Exercise instructions - Below this line is a set of entries; quote exactly the lines from the line that contains "purple line: (140, 38)" to the line that contains "gray pentagon: (197, 85) -> (178, 64), moved", both lines included.
+++ Task input +++
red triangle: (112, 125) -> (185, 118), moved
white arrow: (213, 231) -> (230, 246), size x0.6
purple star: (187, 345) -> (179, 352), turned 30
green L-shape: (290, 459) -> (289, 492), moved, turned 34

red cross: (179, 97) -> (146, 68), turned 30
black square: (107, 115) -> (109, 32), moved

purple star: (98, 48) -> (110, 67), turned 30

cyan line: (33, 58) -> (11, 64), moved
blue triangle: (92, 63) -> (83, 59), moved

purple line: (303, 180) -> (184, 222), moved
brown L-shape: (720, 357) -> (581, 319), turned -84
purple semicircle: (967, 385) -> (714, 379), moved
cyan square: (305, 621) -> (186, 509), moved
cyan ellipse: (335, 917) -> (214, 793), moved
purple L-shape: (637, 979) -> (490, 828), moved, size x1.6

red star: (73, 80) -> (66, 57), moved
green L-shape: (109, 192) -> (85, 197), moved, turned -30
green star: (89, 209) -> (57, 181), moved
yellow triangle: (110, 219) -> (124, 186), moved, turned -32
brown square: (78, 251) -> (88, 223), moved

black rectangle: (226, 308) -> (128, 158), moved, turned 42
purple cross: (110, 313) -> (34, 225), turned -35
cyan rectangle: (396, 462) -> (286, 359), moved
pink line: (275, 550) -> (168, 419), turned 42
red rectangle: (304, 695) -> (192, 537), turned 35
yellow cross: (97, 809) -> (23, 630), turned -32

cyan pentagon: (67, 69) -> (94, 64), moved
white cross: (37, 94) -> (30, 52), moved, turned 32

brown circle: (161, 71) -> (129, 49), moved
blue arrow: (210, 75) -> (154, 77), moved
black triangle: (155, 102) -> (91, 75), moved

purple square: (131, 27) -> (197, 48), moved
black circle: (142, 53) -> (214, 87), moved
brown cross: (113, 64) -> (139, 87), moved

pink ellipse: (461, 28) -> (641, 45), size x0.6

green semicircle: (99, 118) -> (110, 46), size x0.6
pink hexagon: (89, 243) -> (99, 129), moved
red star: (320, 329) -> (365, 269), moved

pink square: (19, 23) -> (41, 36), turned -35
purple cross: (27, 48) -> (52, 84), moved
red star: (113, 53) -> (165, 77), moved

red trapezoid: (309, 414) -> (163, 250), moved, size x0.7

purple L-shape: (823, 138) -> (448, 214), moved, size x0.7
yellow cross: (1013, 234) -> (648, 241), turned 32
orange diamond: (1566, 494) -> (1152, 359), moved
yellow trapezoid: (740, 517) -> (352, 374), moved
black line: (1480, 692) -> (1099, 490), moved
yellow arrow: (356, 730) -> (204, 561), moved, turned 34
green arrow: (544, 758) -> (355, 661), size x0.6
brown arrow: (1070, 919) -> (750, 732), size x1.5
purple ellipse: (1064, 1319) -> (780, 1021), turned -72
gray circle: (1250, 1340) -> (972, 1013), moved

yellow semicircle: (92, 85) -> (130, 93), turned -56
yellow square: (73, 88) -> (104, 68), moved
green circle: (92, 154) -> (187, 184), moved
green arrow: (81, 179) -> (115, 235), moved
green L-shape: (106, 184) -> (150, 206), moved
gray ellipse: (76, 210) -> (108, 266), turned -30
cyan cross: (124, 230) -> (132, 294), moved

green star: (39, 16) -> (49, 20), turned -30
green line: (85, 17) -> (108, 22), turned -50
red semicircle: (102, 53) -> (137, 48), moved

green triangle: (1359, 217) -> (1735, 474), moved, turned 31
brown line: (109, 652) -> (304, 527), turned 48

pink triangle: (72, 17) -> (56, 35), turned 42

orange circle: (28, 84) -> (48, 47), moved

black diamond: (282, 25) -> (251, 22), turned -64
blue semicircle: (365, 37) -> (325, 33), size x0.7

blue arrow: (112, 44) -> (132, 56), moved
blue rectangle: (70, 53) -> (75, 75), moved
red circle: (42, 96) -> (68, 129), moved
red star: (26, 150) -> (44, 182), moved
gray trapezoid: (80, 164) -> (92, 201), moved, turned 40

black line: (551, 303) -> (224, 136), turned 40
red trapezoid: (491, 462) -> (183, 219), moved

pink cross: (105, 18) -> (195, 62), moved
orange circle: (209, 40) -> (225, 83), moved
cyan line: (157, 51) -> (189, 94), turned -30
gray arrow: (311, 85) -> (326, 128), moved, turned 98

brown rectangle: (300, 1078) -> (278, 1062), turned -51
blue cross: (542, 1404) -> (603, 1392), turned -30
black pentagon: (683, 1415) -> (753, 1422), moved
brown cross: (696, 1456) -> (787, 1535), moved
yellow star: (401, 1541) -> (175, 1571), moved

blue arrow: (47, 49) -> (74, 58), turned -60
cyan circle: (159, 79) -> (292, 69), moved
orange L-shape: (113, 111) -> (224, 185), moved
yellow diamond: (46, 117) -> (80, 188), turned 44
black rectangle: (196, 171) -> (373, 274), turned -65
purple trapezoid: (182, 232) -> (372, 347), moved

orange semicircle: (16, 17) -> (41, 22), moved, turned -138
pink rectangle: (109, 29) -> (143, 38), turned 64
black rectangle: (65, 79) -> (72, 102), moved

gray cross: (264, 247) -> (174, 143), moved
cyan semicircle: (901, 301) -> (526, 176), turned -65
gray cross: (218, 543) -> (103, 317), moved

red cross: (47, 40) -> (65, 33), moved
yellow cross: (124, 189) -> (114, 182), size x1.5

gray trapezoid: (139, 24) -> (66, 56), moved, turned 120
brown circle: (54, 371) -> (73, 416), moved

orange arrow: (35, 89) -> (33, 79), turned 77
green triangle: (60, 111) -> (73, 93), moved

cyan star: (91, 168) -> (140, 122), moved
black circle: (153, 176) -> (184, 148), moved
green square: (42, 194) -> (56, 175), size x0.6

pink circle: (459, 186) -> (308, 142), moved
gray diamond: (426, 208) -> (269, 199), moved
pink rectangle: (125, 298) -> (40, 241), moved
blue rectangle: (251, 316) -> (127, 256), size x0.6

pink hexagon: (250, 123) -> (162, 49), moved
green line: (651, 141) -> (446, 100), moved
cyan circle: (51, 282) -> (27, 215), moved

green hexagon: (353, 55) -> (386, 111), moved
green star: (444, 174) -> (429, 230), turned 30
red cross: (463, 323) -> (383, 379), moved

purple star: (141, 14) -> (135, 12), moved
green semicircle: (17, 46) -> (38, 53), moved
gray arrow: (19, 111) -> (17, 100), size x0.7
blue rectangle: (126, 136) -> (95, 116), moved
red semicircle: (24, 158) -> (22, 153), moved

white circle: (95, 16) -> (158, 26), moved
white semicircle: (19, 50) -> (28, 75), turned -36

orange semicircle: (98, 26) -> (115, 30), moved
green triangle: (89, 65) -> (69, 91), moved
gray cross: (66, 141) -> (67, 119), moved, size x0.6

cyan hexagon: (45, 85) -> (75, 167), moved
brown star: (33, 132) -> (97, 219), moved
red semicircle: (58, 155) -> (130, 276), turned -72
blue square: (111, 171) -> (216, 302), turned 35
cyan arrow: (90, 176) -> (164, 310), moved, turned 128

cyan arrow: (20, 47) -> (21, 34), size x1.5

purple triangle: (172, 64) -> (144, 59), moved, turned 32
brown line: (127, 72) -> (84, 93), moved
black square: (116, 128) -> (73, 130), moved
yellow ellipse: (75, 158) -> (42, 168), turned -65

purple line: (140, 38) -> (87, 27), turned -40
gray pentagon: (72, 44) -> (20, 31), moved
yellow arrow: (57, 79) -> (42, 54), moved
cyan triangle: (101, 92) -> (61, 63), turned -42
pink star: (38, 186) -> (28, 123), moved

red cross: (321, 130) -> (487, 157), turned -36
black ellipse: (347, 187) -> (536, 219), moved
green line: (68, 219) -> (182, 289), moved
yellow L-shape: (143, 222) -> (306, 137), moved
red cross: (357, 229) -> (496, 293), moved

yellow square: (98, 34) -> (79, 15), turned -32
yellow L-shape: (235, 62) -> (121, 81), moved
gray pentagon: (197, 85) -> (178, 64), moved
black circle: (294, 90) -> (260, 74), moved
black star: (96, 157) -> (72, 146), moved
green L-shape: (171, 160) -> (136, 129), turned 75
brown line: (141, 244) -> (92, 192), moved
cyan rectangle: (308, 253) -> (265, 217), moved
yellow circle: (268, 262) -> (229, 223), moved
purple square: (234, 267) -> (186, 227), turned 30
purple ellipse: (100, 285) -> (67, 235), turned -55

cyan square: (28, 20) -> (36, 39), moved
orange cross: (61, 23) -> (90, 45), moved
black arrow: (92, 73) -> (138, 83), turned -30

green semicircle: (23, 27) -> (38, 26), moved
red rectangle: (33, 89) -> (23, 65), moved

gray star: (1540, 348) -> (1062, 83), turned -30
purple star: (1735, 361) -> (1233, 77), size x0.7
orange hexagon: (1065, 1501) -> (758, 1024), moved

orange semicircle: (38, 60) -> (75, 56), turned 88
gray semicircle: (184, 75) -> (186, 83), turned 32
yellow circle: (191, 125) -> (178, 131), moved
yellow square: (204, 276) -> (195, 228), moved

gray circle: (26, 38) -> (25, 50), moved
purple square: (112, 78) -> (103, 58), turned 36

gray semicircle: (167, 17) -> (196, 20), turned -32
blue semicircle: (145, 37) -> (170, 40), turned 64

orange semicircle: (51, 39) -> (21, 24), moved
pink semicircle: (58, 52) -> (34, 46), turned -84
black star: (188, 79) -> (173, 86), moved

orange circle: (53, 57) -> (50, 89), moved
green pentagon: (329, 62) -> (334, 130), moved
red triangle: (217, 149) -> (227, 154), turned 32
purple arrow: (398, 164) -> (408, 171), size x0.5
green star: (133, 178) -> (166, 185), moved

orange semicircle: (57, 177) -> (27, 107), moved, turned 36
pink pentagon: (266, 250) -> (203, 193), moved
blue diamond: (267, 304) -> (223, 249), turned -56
+++
Result of the exercise -
purple line: (140, 38) -> (87, 27), turned -40
gray pentagon: (72, 44) -> (20, 31), moved
yellow arrow: (57, 79) -> (42, 54), moved
cyan triangle: (101, 92) -> (61, 63), turned -42
pink star: (38, 186) -> (28, 123), moved

red cross: (321, 130) -> (487, 157), turned -36
black ellipse: (347, 187) -> (536, 219), moved
green line: (68, 219) -> (182, 289), moved
yellow L-shape: (143, 222) -> (306, 137), moved
red cross: (357, 229) -> (496, 293), moved

yellow square: (98, 34) -> (79, 15), turned -32
yellow L-shape: (235, 62) -> (121, 81), moved
gray pentagon: (197, 85) -> (178, 64), moved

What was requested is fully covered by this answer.